- _Problem statement_
Each line of the listing where "rose" appears should be reported.
___
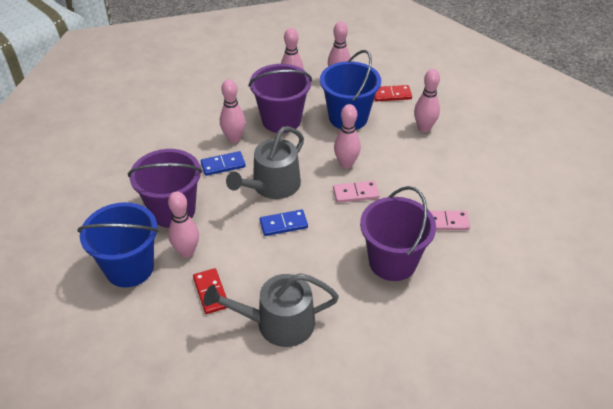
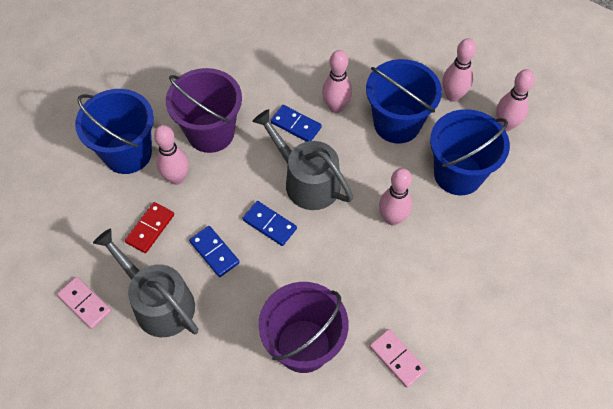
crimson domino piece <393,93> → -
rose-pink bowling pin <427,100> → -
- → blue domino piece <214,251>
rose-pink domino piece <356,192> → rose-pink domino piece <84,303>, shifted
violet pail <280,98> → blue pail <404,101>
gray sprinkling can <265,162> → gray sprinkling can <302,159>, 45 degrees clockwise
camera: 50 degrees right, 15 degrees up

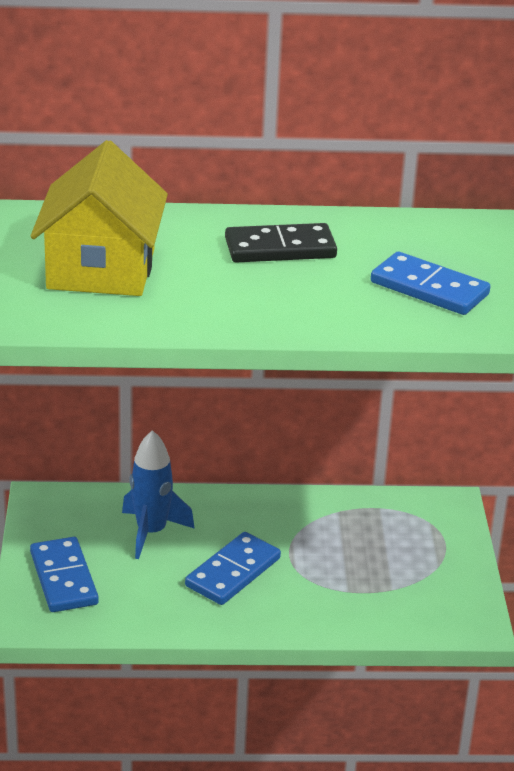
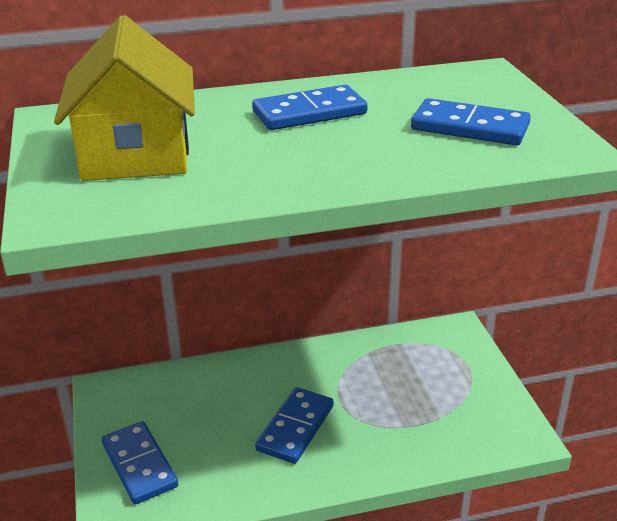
blue toy rocket <158,494> → -
jet-black domino piece <281,242> → blue domino piece <310,107>
camera: 10 degrees left, 0 degrees up

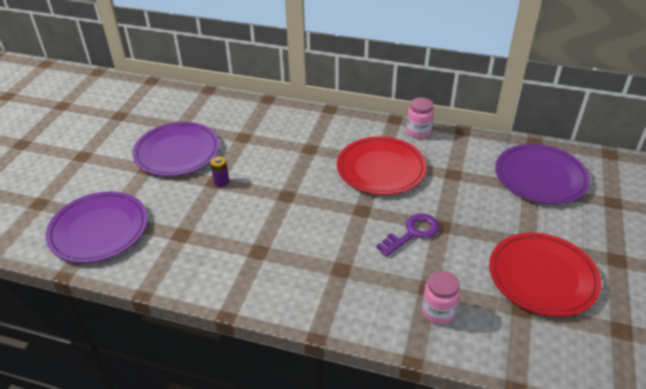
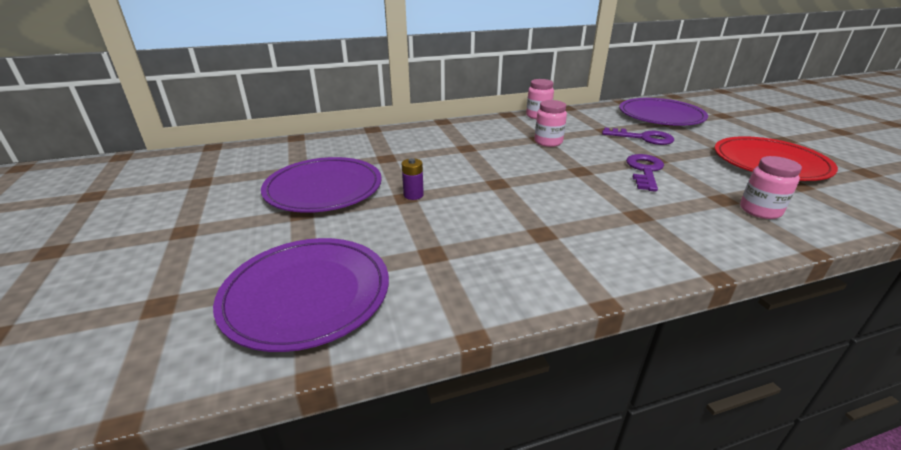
- → violet key <638,136>
crimson dinner plate <382,166> → rose-pink jam jar <551,123>
camera: 35 degrees left, 10 degrees down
___
- _Response area_
rose-pink bowling pin <427,100> → -
rose-pink domino piece <356,192> → rose-pink domino piece <84,303>, shifted
crimson dinner plate <382,166> → rose-pink jam jar <551,123>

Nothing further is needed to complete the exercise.